> _What you should do_:
In the records below, find the line that contains "(421, 761) = (977, 446): pink" and the line that contains "(524, 698) = (930, 362): black", then retype exactly those two lines and every line between them.
(The data)
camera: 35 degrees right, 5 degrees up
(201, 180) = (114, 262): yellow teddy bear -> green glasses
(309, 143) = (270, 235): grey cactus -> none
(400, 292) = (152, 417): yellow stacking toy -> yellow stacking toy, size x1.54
(End The data)
(The data)
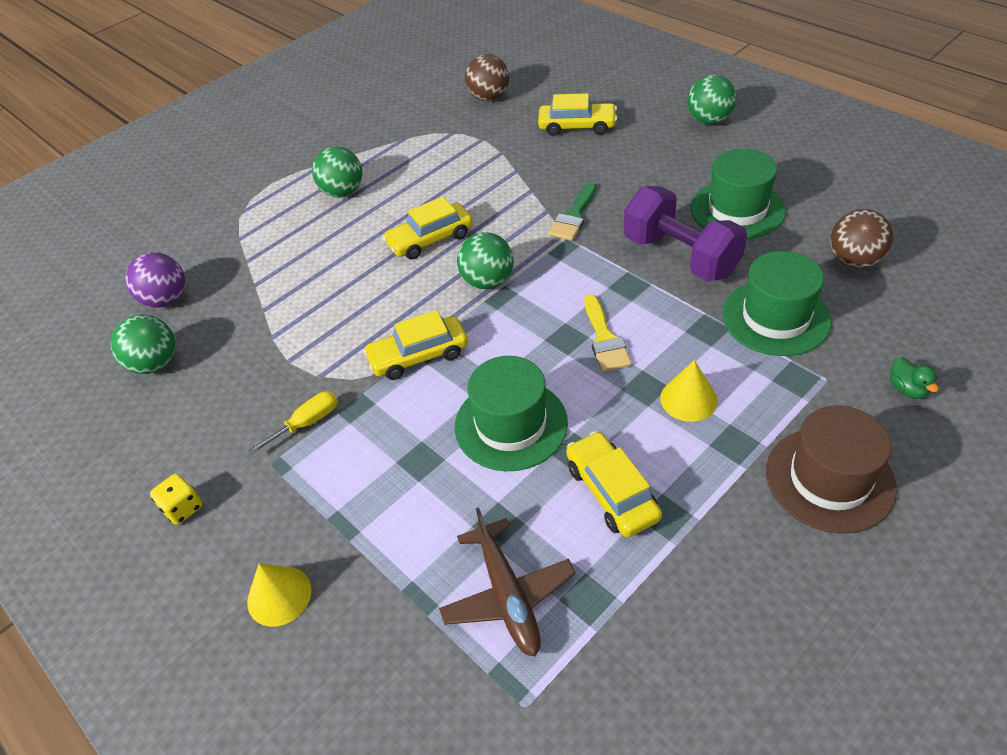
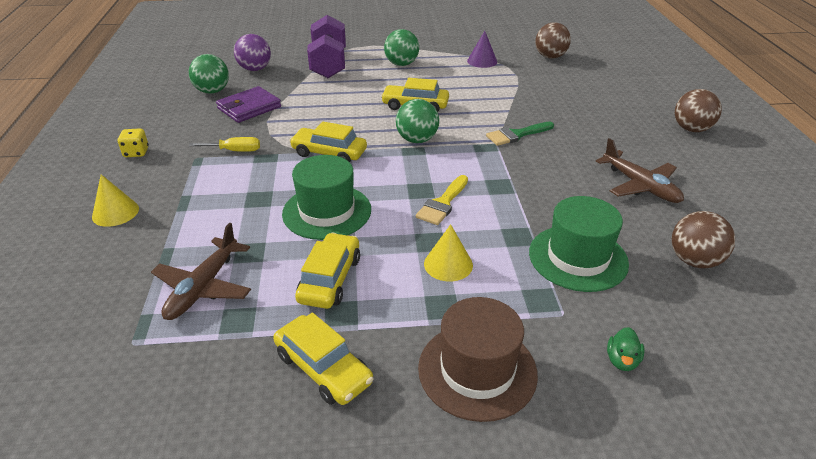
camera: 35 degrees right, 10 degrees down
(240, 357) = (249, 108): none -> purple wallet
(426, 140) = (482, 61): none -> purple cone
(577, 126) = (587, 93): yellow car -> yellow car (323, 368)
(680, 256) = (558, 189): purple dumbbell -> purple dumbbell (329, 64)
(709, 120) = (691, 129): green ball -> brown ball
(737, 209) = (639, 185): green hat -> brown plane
(End The data)
(The data)
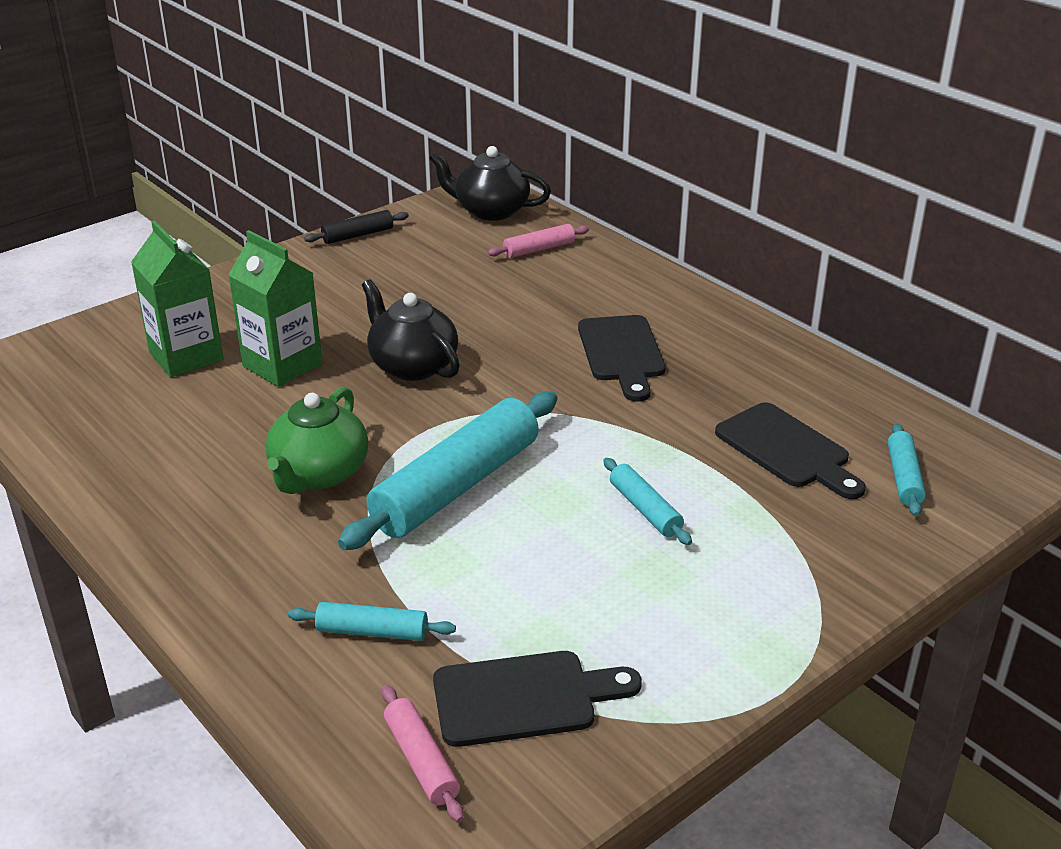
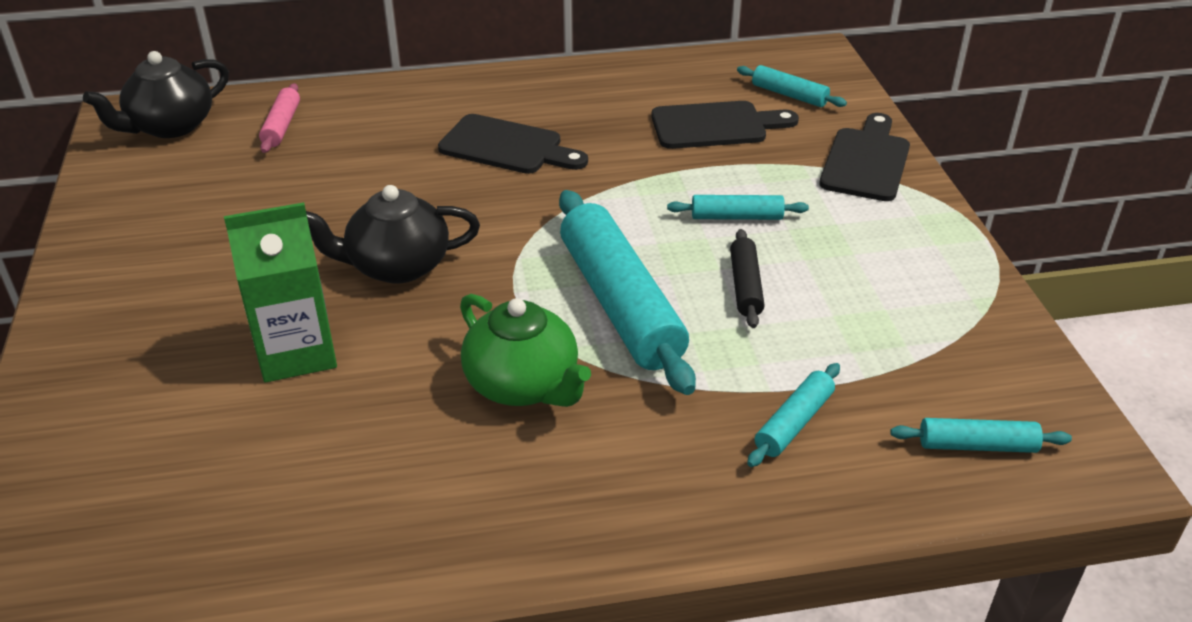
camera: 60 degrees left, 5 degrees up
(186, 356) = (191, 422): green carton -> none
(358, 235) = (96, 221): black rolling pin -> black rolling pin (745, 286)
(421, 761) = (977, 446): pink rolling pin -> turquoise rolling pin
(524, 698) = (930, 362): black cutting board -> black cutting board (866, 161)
(End The data)
> _Result for this exercise_:
(421, 761) = (977, 446): pink rolling pin -> turquoise rolling pin
(524, 698) = (930, 362): black cutting board -> black cutting board (866, 161)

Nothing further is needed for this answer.